BEGIN

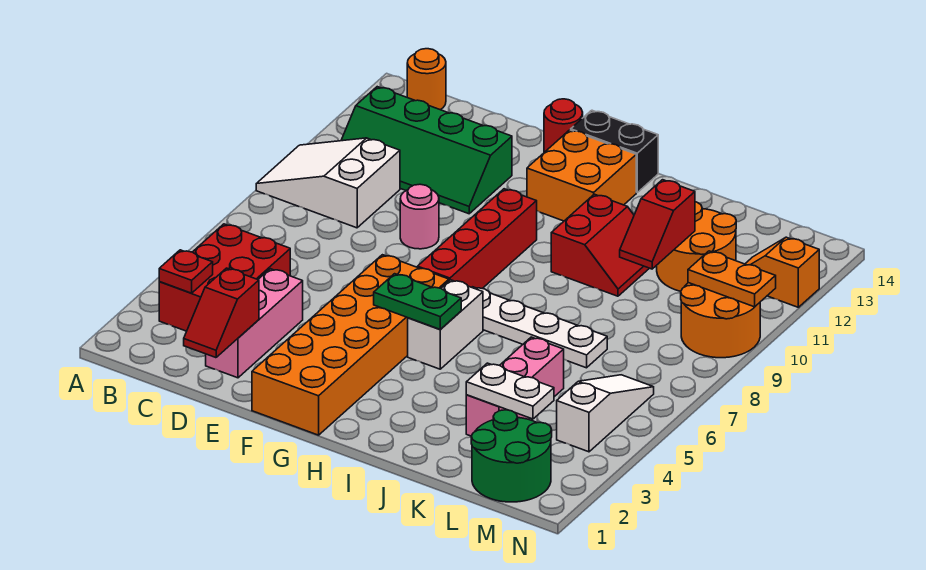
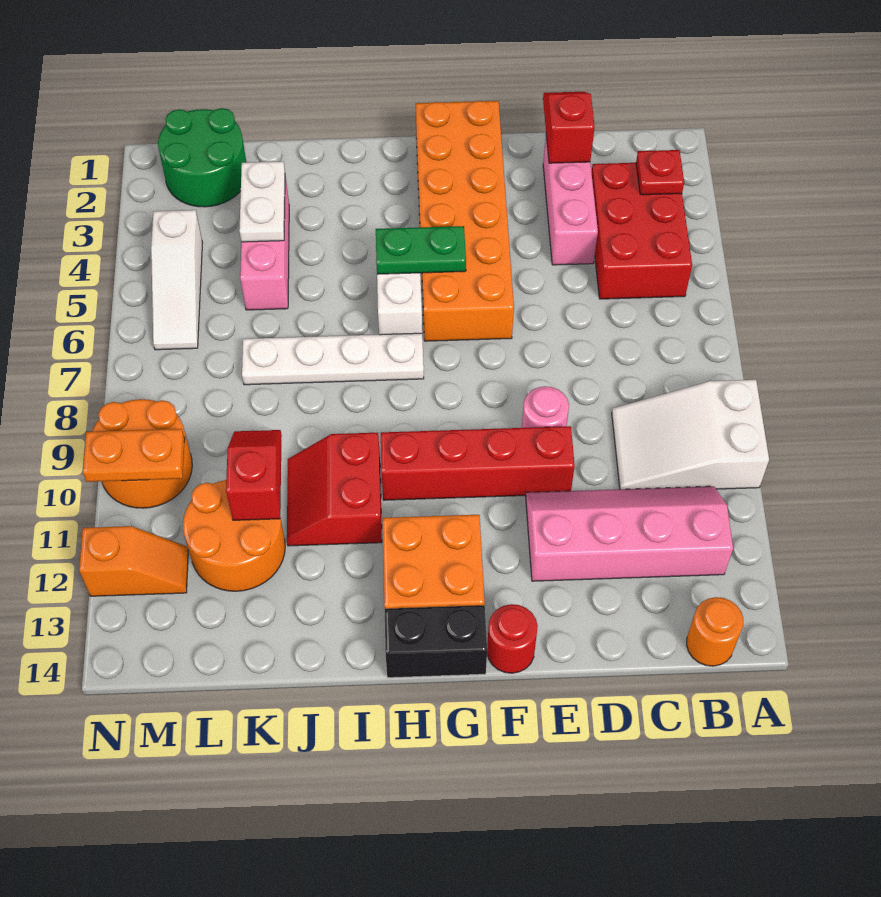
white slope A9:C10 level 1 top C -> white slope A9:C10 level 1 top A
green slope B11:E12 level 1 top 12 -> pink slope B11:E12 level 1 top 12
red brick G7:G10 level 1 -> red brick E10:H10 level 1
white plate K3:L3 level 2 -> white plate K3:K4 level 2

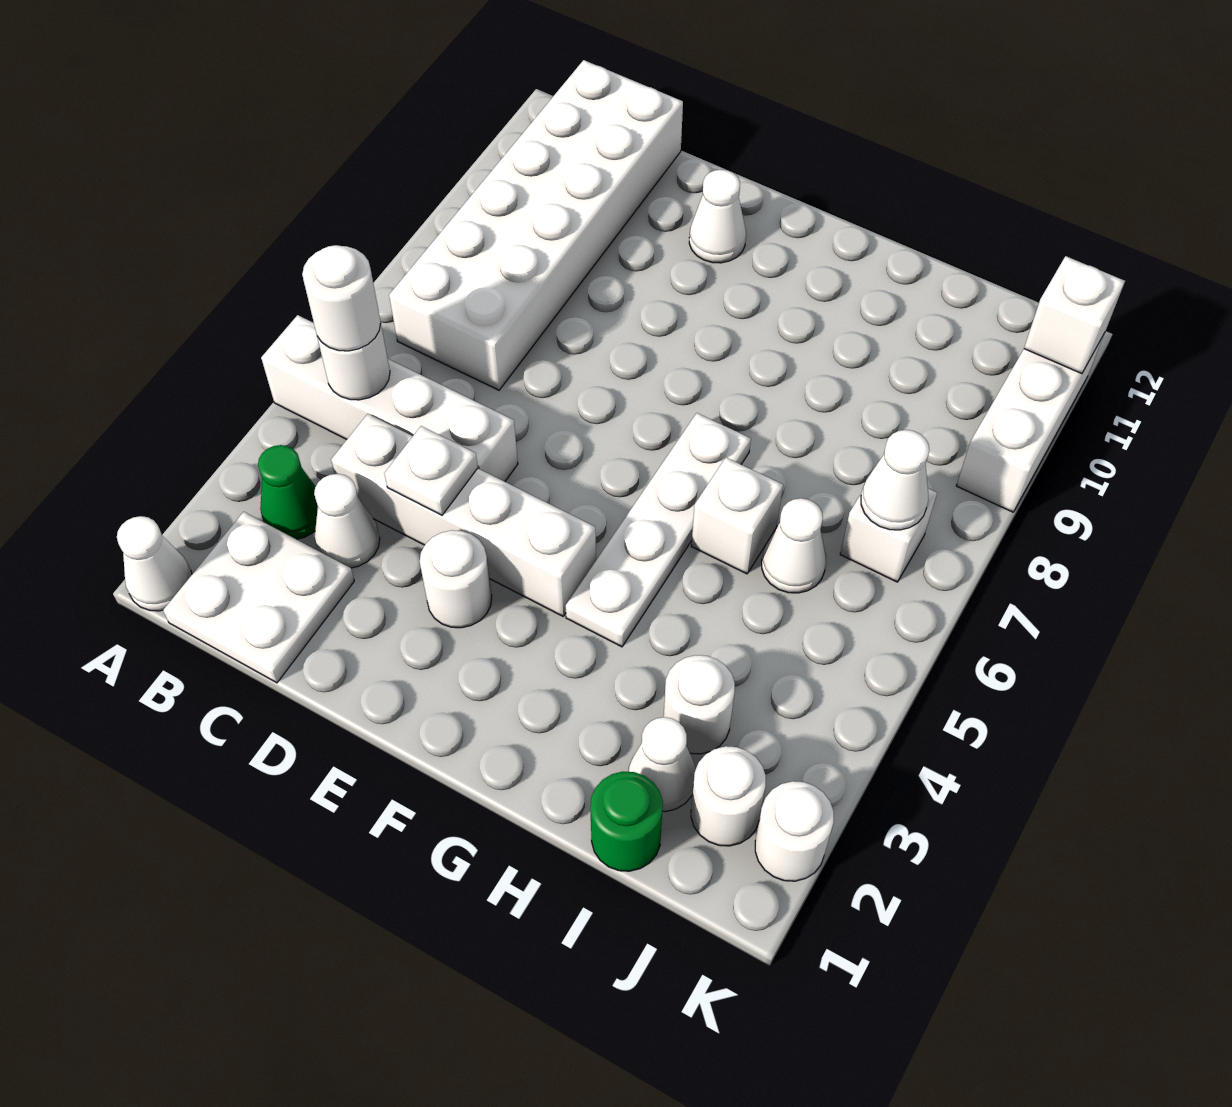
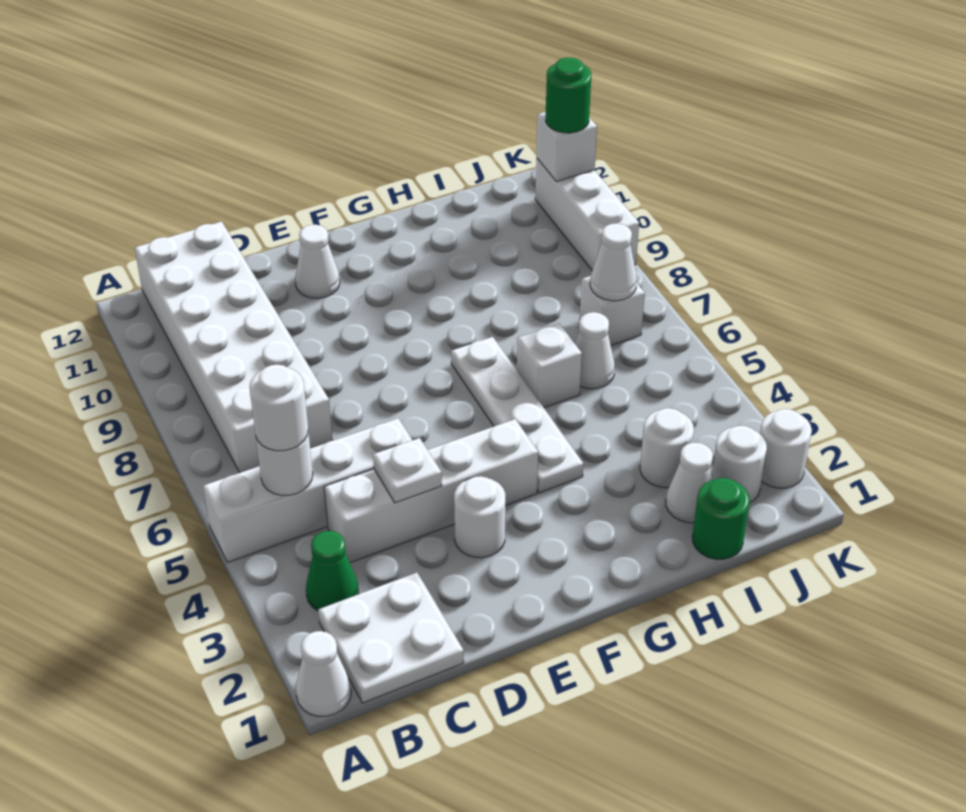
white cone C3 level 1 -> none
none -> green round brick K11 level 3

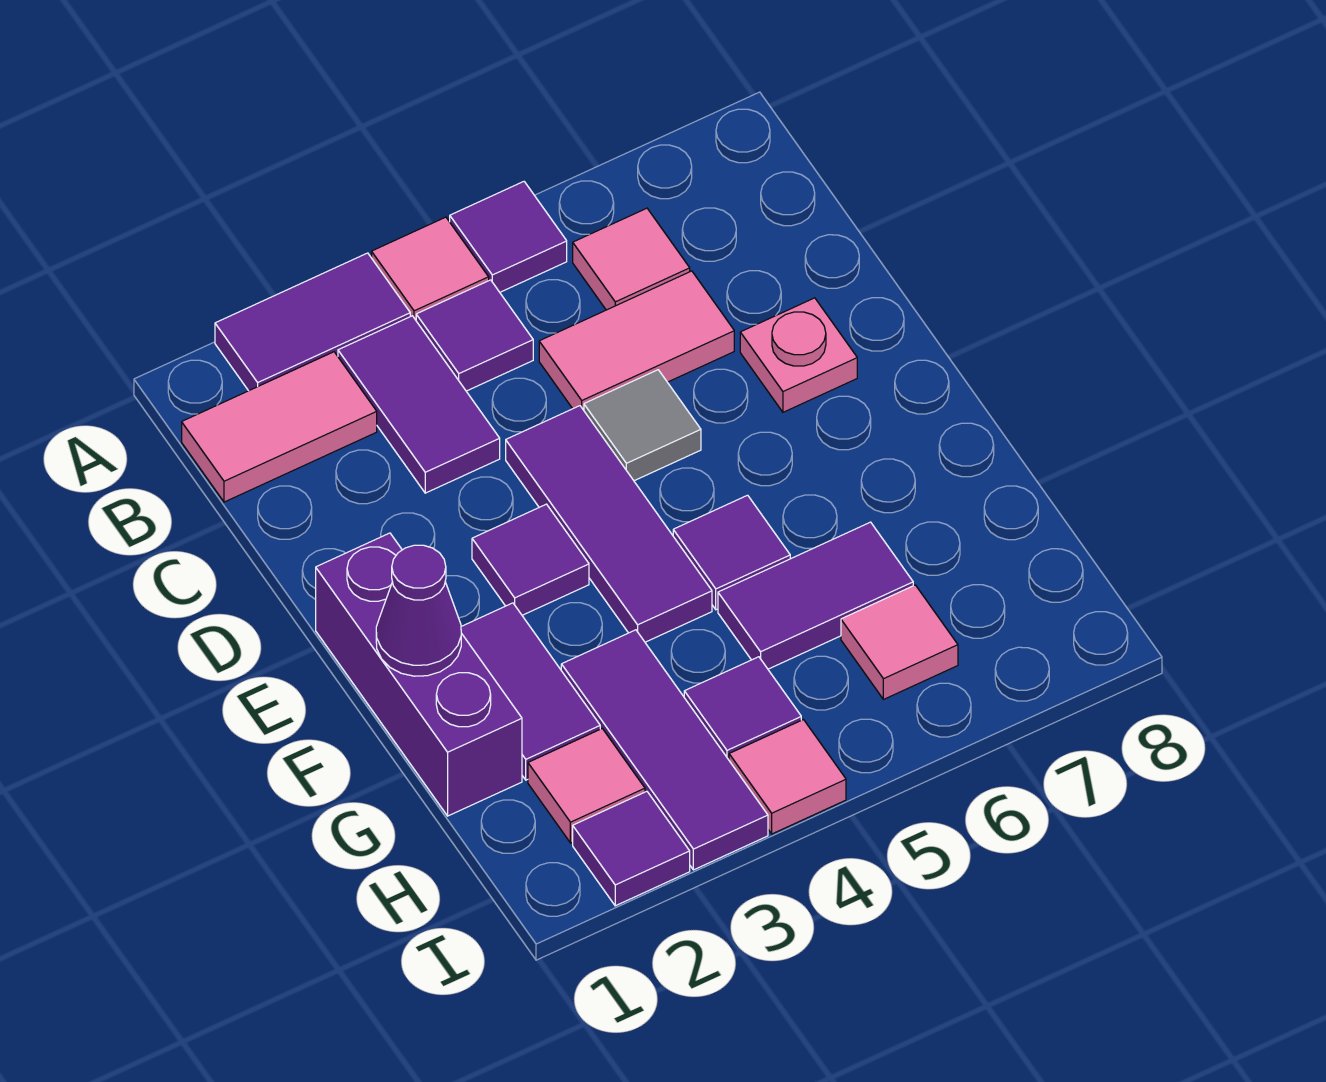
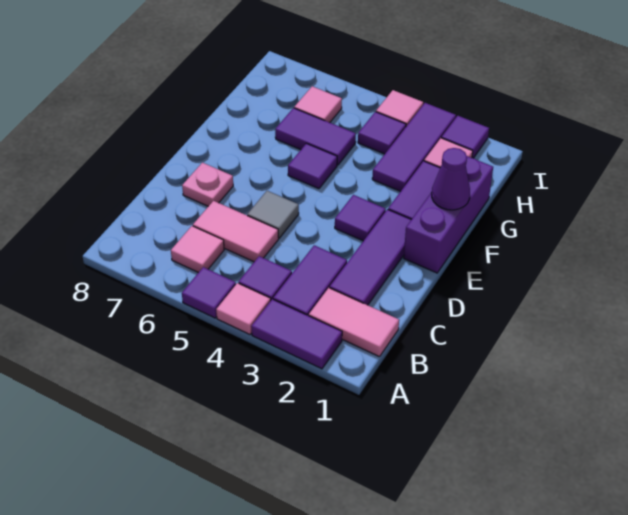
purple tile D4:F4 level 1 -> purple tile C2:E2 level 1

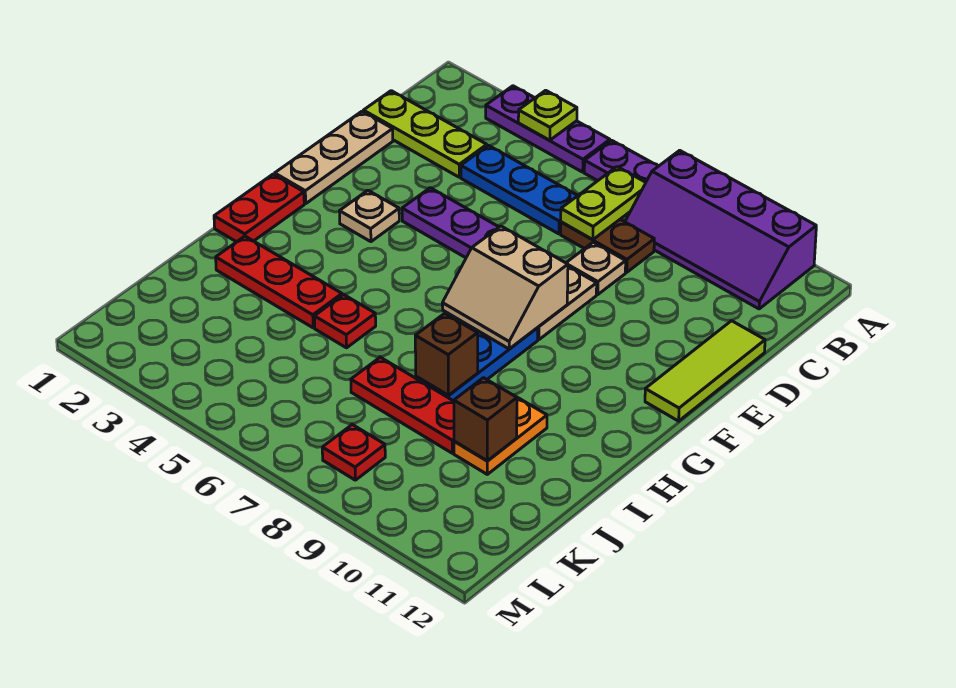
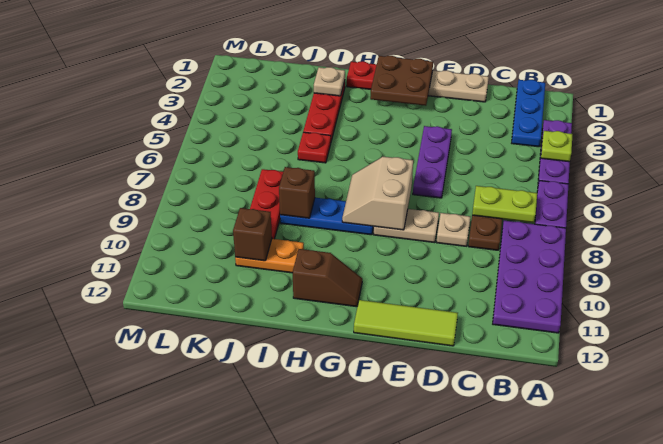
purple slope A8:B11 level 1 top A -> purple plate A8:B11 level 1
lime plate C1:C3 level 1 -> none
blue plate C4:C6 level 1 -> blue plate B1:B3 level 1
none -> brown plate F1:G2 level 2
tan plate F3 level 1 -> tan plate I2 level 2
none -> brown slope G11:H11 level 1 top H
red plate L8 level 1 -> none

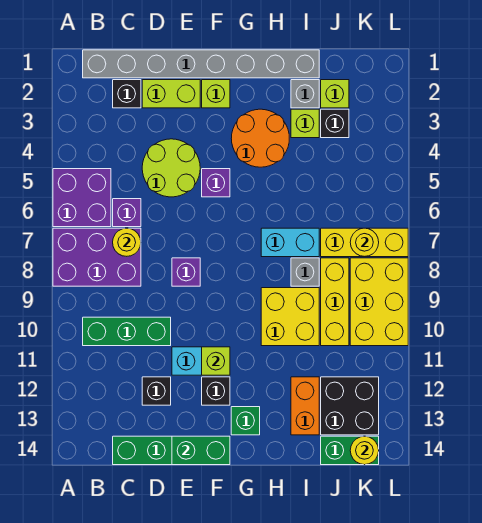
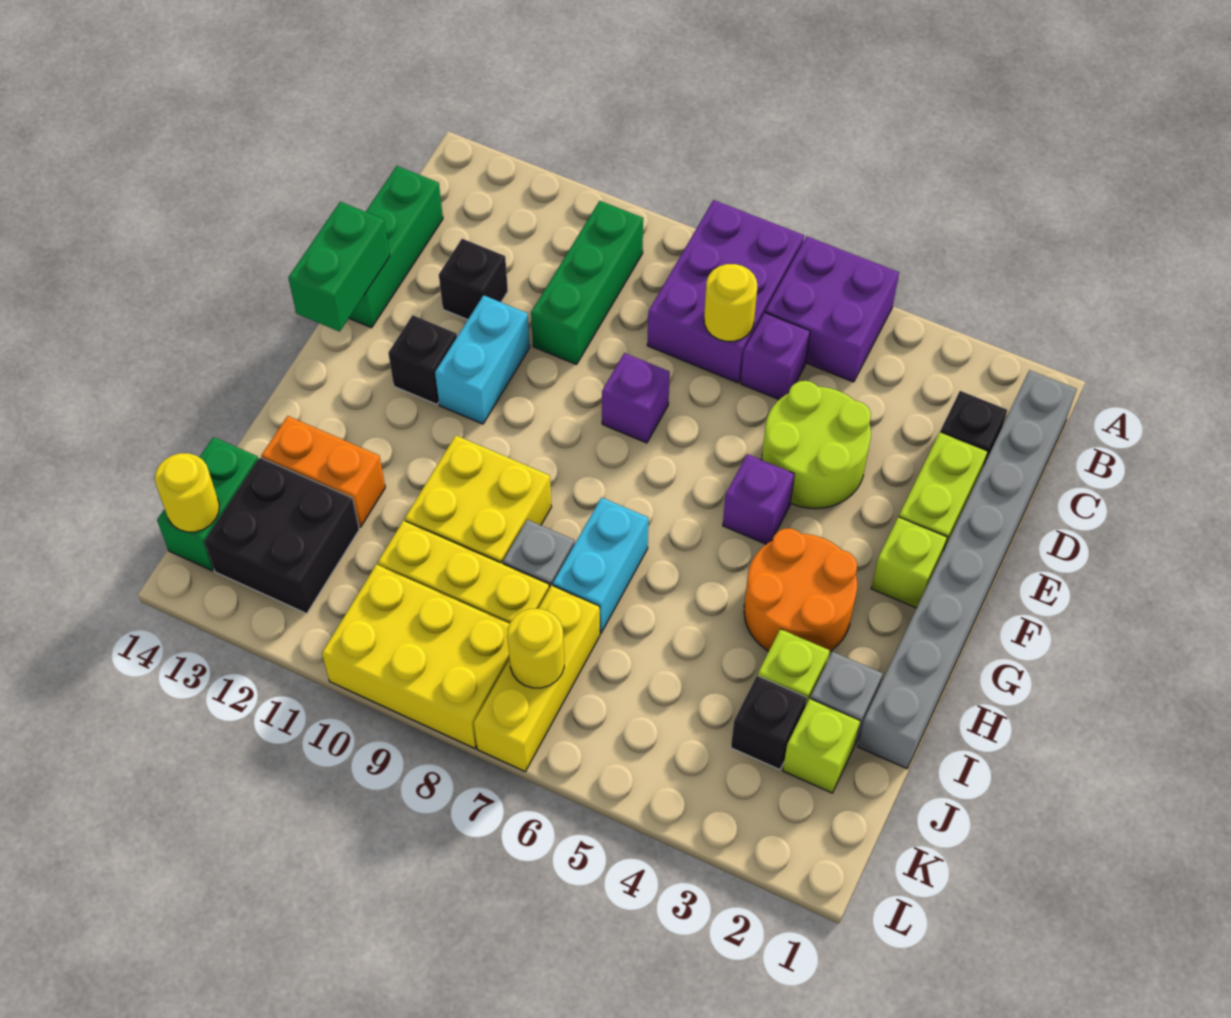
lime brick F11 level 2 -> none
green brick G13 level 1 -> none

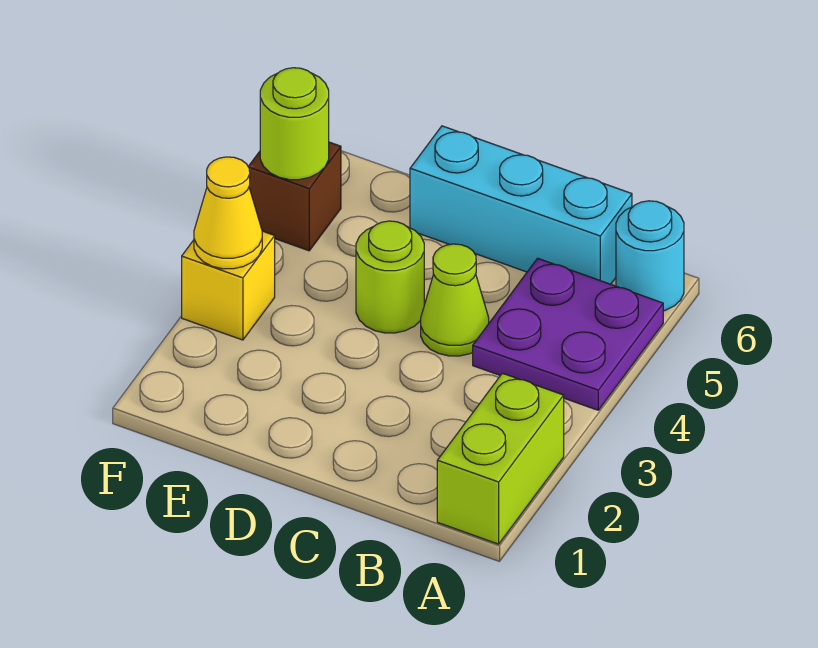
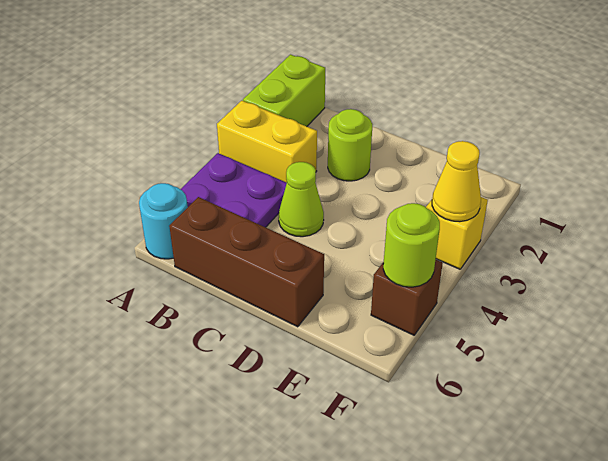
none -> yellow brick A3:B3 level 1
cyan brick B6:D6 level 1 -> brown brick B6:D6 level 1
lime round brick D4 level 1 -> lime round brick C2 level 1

END

WORK TO BE COMPLETED: Find the word "none" in the listing above, then copy each line where it turns up.

SOLUTION TO THIS TASK:
white cone C3 level 1 -> none
none -> green round brick K11 level 3
lime plate C1:C3 level 1 -> none
none -> brown plate F1:G2 level 2
none -> brown slope G11:H11 level 1 top H
red plate L8 level 1 -> none
lime brick F11 level 2 -> none
green brick G13 level 1 -> none
none -> yellow brick A3:B3 level 1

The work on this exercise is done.